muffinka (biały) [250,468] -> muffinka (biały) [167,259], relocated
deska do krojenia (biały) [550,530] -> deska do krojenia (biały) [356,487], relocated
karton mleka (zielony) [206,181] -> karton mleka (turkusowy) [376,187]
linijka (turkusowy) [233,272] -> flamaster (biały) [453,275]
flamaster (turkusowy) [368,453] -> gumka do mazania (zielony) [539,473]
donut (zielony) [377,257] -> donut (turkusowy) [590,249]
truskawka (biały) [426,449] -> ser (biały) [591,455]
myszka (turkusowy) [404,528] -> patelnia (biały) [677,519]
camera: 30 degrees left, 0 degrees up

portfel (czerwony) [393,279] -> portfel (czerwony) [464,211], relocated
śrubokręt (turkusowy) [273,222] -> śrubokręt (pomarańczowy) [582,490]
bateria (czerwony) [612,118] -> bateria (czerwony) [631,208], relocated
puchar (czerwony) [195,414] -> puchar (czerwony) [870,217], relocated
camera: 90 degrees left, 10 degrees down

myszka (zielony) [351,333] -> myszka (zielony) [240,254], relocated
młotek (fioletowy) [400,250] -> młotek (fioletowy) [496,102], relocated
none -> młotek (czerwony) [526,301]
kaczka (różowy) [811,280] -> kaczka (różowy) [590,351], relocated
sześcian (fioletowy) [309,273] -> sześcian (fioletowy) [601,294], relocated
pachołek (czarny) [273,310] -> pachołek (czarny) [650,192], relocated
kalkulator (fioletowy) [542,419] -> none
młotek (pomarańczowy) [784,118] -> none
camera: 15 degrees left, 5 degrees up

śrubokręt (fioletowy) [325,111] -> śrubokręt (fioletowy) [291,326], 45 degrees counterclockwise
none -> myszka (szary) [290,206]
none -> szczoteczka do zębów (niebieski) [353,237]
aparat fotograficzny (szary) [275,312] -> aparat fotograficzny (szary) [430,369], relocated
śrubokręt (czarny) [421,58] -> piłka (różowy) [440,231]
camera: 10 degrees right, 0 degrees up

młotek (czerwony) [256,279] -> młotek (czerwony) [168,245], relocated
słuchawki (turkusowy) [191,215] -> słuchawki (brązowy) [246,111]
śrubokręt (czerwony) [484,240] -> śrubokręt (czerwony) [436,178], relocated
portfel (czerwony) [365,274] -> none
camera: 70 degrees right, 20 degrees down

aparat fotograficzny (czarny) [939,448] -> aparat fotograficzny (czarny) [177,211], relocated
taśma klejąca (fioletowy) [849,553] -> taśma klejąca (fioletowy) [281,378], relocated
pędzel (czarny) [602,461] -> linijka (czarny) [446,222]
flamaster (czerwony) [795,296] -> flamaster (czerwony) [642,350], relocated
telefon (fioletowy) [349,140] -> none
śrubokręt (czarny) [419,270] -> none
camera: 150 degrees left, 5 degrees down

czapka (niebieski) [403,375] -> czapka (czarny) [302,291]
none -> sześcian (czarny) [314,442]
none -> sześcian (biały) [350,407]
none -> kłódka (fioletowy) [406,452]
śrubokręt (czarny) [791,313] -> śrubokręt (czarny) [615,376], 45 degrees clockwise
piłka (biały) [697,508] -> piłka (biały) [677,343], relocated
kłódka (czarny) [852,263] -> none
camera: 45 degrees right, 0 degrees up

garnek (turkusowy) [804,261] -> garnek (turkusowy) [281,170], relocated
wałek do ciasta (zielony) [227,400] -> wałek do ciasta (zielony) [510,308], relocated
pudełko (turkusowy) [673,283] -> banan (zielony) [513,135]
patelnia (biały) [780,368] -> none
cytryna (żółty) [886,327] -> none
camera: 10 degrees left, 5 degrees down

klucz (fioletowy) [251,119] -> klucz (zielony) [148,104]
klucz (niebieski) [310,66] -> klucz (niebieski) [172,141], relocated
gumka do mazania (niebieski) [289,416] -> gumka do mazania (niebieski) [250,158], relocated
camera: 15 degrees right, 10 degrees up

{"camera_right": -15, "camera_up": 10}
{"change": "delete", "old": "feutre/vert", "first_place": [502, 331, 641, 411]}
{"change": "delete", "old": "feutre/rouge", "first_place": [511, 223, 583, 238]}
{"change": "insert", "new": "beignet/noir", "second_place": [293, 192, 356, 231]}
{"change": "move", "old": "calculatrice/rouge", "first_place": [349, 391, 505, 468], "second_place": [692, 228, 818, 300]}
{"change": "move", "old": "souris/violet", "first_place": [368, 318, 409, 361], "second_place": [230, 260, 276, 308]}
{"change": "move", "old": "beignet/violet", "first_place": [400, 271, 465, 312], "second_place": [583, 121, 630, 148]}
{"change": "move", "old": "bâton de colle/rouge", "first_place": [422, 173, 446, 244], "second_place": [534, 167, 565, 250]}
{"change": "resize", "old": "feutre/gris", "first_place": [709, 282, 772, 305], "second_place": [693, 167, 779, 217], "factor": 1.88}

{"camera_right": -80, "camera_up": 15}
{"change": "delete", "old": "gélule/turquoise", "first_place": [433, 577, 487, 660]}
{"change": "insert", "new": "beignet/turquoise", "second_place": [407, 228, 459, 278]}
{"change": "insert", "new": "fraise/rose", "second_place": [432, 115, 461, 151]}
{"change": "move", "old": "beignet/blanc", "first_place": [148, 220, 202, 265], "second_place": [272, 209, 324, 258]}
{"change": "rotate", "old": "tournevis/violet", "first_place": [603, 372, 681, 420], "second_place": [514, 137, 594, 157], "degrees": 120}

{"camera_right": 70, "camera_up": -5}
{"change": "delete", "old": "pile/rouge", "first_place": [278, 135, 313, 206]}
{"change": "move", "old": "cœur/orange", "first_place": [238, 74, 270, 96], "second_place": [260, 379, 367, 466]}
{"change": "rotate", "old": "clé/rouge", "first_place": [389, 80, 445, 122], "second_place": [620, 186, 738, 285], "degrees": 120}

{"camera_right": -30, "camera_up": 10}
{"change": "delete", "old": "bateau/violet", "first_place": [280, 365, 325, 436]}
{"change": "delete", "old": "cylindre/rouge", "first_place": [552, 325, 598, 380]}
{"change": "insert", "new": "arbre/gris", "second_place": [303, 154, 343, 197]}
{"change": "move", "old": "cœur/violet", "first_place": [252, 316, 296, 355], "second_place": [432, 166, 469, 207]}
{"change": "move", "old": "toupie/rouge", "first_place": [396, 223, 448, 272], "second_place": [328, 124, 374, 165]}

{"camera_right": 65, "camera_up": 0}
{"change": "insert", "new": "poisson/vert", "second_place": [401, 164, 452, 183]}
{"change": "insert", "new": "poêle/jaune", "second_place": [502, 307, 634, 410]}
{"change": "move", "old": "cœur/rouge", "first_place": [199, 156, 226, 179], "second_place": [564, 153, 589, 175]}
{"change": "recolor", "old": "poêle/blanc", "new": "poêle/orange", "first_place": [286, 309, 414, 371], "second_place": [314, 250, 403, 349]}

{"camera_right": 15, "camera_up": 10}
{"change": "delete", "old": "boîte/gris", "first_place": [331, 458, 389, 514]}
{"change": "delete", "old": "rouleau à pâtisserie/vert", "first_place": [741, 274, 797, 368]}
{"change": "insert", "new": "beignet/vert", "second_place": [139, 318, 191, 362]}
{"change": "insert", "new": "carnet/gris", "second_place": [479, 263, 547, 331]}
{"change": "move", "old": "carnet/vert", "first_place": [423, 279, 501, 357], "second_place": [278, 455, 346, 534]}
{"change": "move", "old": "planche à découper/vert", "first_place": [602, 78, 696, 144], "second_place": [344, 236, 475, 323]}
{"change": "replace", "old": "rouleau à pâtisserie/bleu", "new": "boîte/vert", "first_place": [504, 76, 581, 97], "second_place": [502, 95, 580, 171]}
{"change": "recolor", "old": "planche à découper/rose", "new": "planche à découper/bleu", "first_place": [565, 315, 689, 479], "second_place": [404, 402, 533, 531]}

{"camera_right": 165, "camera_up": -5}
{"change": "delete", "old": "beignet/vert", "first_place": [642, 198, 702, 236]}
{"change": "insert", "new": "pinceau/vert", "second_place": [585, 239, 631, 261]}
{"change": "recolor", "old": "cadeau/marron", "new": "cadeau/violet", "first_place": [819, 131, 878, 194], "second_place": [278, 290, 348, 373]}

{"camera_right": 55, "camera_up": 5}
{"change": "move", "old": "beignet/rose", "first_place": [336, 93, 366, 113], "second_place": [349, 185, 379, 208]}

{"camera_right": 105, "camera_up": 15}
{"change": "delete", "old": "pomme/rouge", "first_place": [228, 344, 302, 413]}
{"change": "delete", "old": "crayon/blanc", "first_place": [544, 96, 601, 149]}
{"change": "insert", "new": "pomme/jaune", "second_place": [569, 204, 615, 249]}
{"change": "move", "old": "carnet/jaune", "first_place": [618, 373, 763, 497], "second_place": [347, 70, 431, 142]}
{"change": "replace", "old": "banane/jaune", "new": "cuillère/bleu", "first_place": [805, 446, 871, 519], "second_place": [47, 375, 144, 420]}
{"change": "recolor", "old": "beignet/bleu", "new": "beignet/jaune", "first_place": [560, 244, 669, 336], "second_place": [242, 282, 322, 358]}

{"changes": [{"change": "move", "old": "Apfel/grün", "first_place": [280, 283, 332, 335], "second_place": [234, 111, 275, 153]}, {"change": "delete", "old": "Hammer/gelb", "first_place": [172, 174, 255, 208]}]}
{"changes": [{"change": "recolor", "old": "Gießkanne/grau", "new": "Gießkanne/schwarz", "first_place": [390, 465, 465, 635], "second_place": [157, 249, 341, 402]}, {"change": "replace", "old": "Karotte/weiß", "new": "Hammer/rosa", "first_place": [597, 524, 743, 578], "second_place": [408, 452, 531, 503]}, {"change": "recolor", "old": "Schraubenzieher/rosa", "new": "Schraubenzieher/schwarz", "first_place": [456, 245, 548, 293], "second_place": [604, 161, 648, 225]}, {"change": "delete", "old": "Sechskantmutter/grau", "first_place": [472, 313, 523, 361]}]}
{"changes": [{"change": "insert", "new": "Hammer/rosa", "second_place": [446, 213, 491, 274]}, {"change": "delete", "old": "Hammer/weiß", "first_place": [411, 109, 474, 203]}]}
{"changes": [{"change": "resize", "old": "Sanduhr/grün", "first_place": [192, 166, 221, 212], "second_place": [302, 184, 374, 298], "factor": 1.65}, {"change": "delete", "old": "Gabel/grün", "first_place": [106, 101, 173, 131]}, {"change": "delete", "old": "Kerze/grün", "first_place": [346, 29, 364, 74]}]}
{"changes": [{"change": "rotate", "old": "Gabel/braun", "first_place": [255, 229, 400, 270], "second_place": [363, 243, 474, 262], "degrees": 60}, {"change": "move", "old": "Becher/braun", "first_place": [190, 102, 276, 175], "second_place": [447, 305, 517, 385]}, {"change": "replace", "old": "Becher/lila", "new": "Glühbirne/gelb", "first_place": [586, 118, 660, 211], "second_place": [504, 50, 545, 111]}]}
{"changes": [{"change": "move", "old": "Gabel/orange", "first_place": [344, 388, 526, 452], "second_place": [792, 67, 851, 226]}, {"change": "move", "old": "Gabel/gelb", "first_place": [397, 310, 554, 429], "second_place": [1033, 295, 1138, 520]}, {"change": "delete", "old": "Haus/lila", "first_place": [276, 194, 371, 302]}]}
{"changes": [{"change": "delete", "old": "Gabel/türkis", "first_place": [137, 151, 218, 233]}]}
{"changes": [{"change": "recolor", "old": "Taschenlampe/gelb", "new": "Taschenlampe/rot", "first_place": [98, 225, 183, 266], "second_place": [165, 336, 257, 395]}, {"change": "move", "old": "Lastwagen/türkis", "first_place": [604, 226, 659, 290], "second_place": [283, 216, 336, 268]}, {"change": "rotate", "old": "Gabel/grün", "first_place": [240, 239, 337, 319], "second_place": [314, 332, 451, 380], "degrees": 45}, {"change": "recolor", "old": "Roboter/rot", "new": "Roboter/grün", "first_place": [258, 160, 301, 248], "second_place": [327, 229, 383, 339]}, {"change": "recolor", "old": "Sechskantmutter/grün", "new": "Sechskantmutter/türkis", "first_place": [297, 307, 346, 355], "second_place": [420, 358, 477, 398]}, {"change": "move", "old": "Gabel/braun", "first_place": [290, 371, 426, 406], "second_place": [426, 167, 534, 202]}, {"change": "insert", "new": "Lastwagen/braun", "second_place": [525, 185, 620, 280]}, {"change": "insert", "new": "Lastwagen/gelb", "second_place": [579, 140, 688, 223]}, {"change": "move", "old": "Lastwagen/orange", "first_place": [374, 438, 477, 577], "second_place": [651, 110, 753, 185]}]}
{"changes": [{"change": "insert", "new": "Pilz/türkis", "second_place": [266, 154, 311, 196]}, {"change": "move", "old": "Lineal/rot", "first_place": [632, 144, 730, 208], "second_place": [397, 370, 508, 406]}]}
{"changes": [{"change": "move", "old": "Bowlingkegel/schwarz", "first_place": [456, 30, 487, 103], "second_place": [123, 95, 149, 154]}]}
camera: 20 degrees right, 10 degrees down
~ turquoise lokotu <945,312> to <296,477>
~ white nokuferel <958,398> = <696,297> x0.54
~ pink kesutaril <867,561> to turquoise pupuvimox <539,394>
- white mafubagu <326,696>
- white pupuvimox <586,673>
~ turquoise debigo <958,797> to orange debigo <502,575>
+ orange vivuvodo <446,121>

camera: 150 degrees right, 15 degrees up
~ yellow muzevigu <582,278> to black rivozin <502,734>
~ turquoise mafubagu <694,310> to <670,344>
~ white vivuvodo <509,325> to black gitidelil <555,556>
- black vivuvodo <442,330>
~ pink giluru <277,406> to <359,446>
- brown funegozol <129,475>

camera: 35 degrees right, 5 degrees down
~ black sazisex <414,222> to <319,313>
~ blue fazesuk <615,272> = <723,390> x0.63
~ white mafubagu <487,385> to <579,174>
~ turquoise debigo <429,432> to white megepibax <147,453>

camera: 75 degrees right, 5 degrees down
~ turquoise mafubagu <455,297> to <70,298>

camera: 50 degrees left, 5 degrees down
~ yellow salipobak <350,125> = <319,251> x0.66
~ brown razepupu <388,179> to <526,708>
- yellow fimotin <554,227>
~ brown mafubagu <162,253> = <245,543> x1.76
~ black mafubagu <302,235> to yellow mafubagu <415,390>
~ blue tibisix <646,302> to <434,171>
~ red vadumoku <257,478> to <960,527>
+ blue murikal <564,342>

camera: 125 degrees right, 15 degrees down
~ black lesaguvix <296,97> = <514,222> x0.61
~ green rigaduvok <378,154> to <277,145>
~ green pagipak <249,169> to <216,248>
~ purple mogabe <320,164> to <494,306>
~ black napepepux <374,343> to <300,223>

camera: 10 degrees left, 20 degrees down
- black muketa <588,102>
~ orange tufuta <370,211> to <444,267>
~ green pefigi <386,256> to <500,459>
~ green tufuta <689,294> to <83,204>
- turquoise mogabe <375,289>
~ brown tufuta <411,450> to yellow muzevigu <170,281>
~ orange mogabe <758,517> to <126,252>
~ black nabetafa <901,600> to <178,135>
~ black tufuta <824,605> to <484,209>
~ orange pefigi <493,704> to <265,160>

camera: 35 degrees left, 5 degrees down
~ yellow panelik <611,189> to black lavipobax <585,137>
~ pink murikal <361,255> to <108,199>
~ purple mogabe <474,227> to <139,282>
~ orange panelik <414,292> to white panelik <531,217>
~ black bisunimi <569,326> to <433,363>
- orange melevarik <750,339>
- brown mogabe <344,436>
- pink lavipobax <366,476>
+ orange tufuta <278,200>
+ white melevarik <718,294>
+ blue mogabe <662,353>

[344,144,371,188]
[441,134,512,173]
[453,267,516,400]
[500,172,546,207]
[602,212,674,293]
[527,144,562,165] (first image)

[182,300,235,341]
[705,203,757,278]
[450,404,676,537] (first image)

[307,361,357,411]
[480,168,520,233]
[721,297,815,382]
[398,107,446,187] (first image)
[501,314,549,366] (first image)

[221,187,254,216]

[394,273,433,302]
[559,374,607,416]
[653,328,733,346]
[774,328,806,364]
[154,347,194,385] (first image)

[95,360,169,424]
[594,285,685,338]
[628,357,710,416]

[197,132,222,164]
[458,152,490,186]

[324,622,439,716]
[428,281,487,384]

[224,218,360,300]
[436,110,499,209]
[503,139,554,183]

========================================

> [Task details] Repeat the material above exactly, beginning with its first line and ending with the line that holds "myszka (turkusowy) [404,528]", and leave out everything else.

> [Exercise answer]
muffinka (biały) [250,468] -> muffinka (biały) [167,259], relocated
deska do krojenia (biały) [550,530] -> deska do krojenia (biały) [356,487], relocated
karton mleka (zielony) [206,181] -> karton mleka (turkusowy) [376,187]
linijka (turkusowy) [233,272] -> flamaster (biały) [453,275]
flamaster (turkusowy) [368,453] -> gumka do mazania (zielony) [539,473]
donut (zielony) [377,257] -> donut (turkusowy) [590,249]
truskawka (biały) [426,449] -> ser (biały) [591,455]
myszka (turkusowy) [404,528] -> patelnia (biały) [677,519]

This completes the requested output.